#### Problem requirements:
Below are records with pictures; copy word for word only the lines between the line with "brown robot: 4 -> 6" and the line with "red strawberry: 3 -> 2", inclusive, and drop the pictures.

Start of Study material

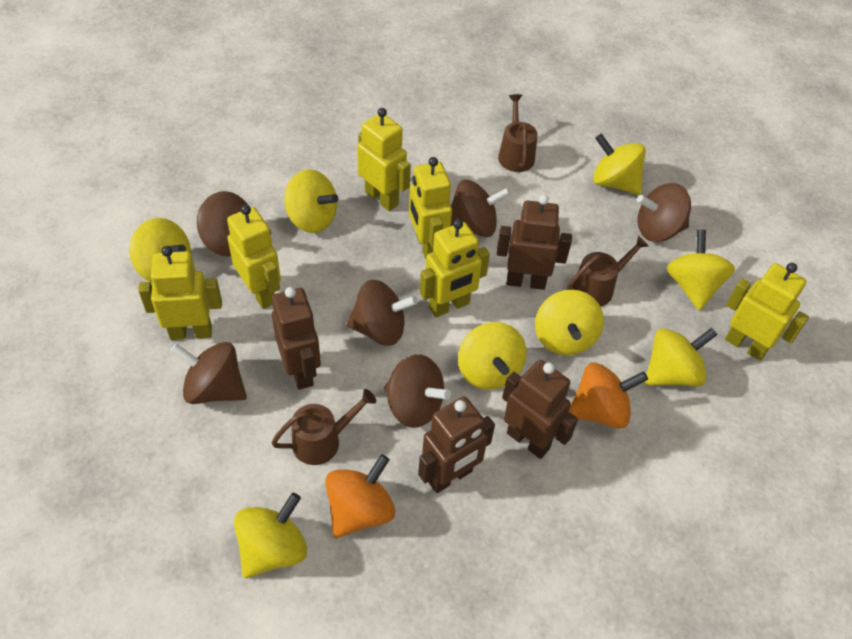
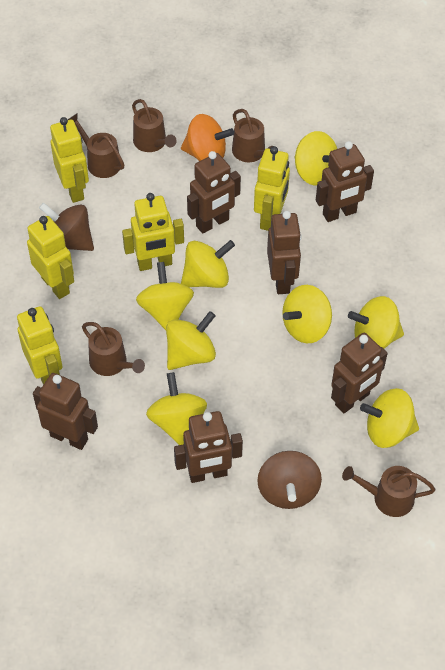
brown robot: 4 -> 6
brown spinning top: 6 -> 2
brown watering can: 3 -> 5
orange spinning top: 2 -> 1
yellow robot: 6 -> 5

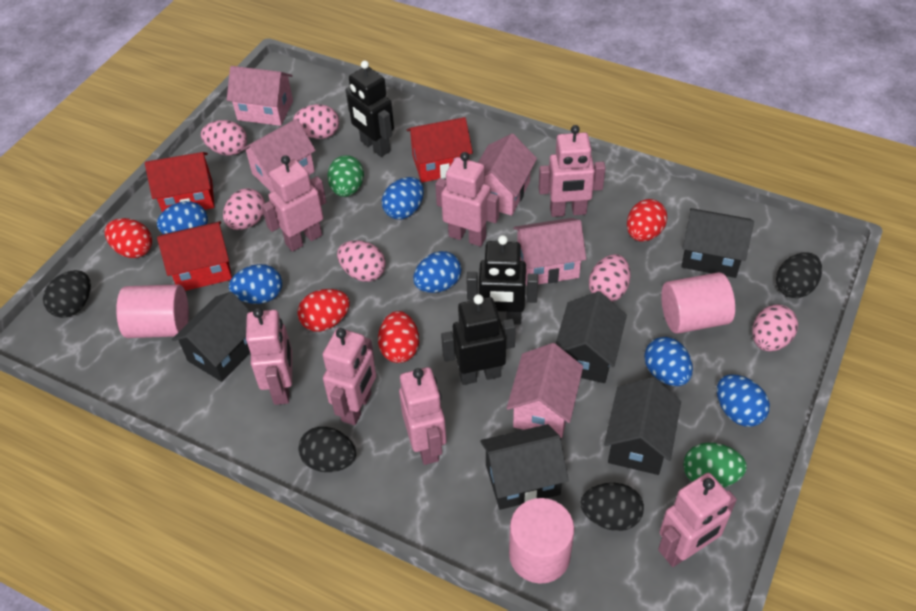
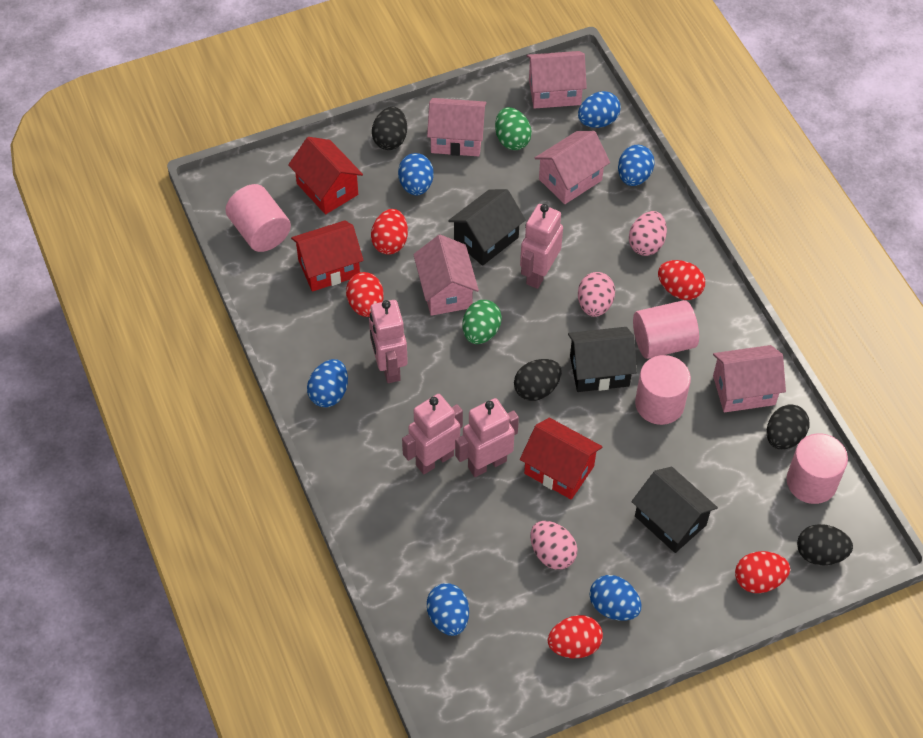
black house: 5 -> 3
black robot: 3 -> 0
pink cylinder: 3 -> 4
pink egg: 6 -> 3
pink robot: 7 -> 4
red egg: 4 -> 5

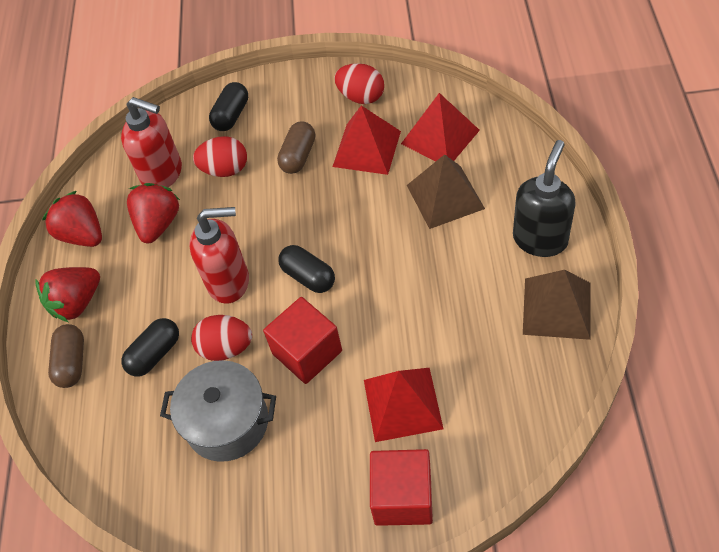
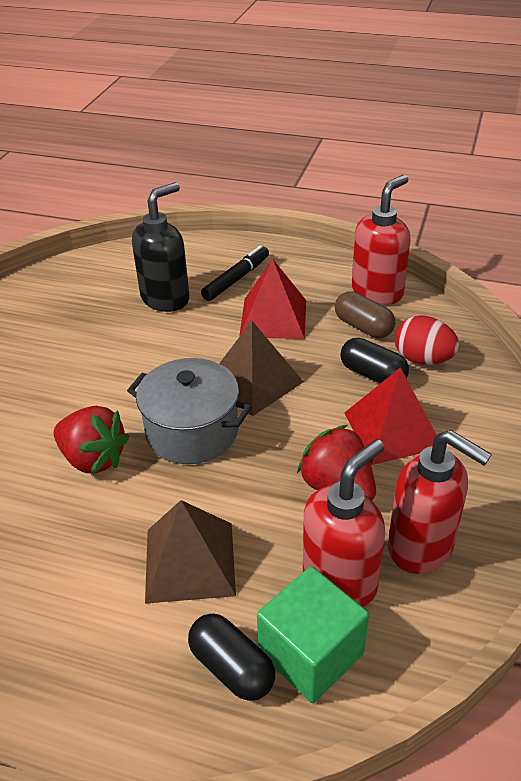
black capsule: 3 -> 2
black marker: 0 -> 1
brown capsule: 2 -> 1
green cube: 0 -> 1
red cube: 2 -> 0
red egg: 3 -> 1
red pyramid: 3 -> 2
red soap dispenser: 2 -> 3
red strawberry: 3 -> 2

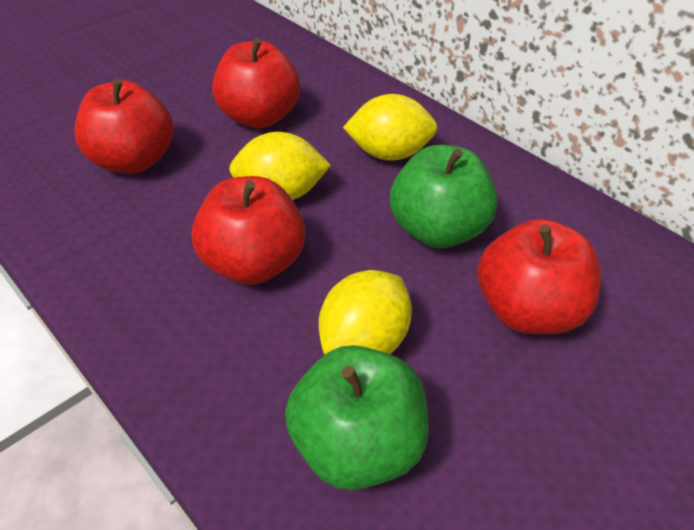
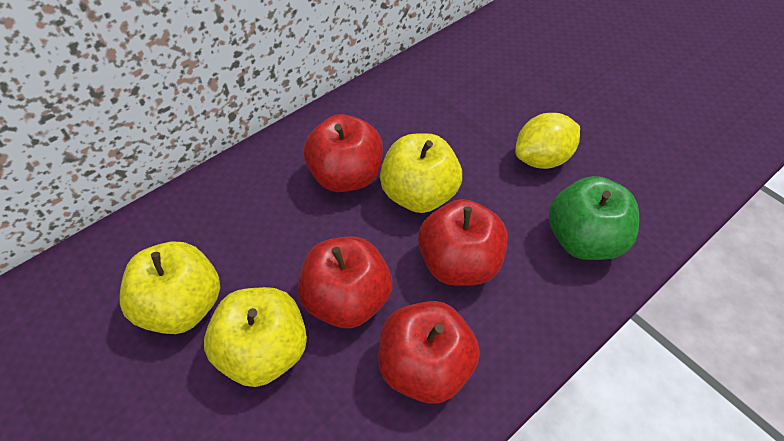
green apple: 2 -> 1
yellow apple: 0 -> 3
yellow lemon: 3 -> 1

End of Study material
Start of Study material

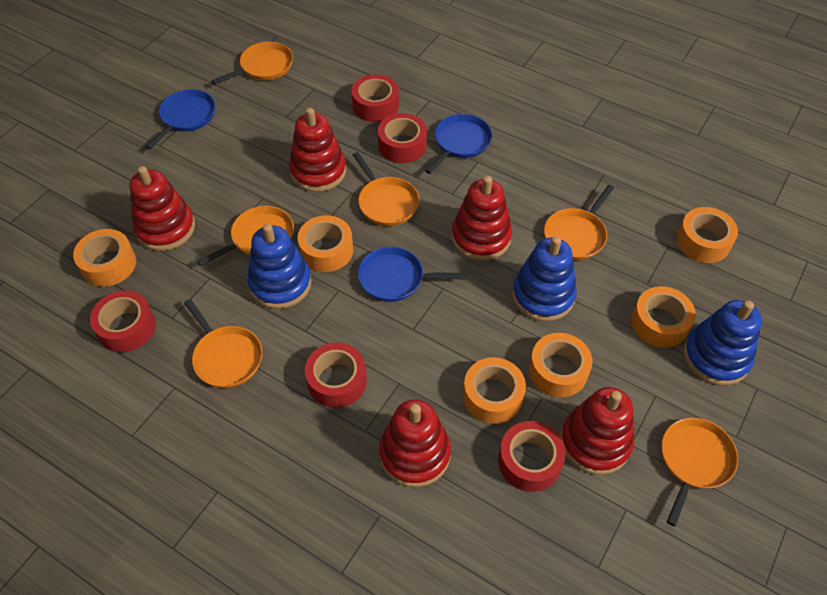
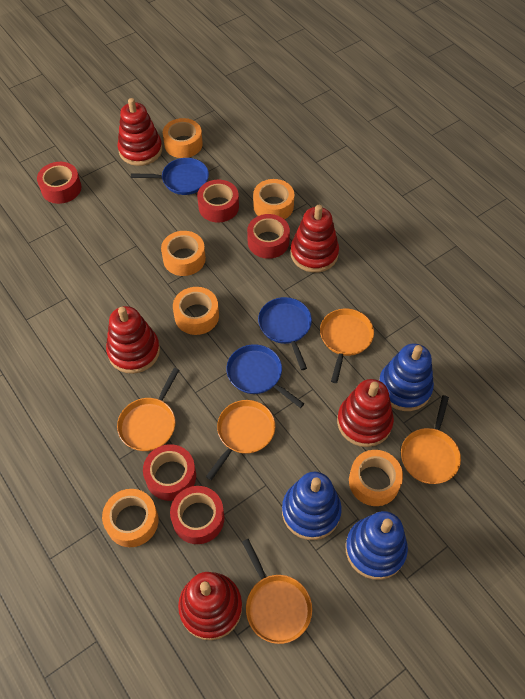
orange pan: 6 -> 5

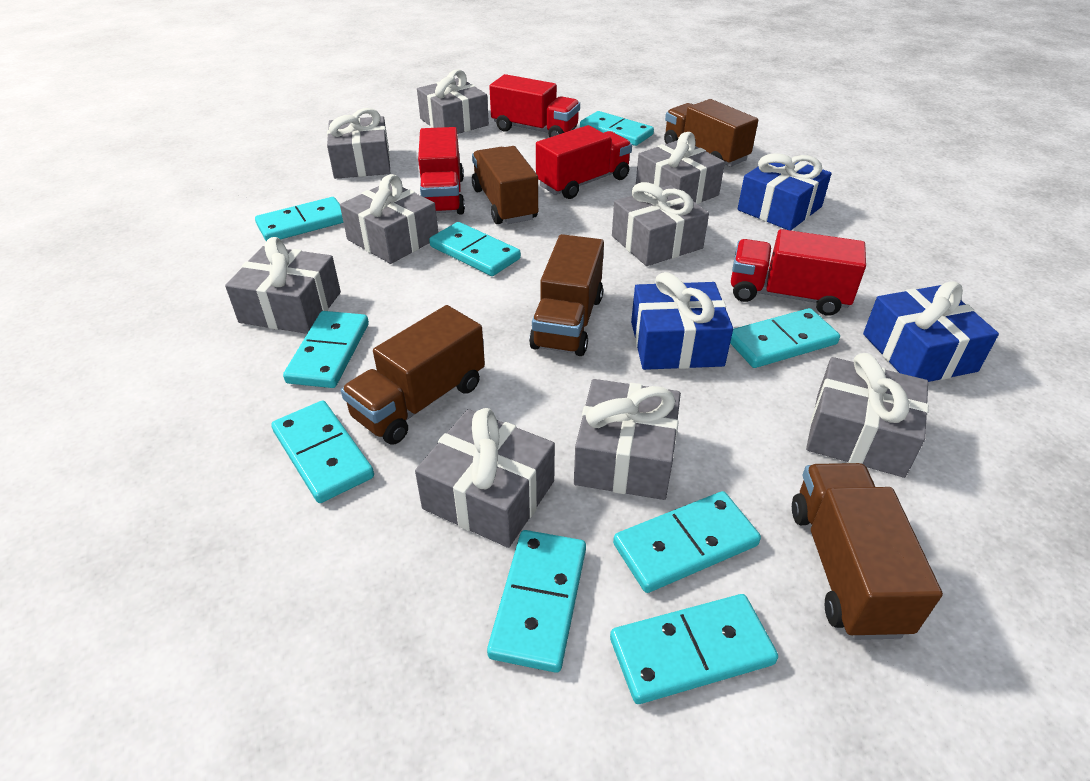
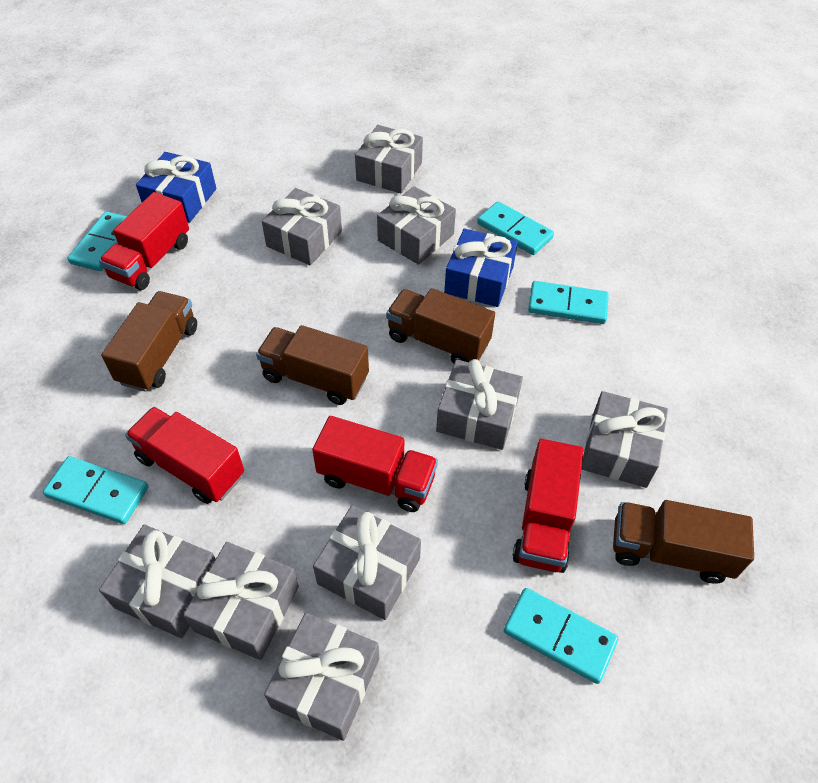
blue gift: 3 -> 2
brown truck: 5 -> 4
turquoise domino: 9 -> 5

End of Study material

#### Result for this exercise:
brown robot: 4 -> 6
brown spinning top: 6 -> 2
brown watering can: 3 -> 5
orange spinning top: 2 -> 1
yellow robot: 6 -> 5

black house: 5 -> 3
black robot: 3 -> 0
pink cylinder: 3 -> 4
pink egg: 6 -> 3
pink robot: 7 -> 4
red egg: 4 -> 5

black capsule: 3 -> 2
black marker: 0 -> 1
brown capsule: 2 -> 1
green cube: 0 -> 1
red cube: 2 -> 0
red egg: 3 -> 1
red pyramid: 3 -> 2
red soap dispenser: 2 -> 3
red strawberry: 3 -> 2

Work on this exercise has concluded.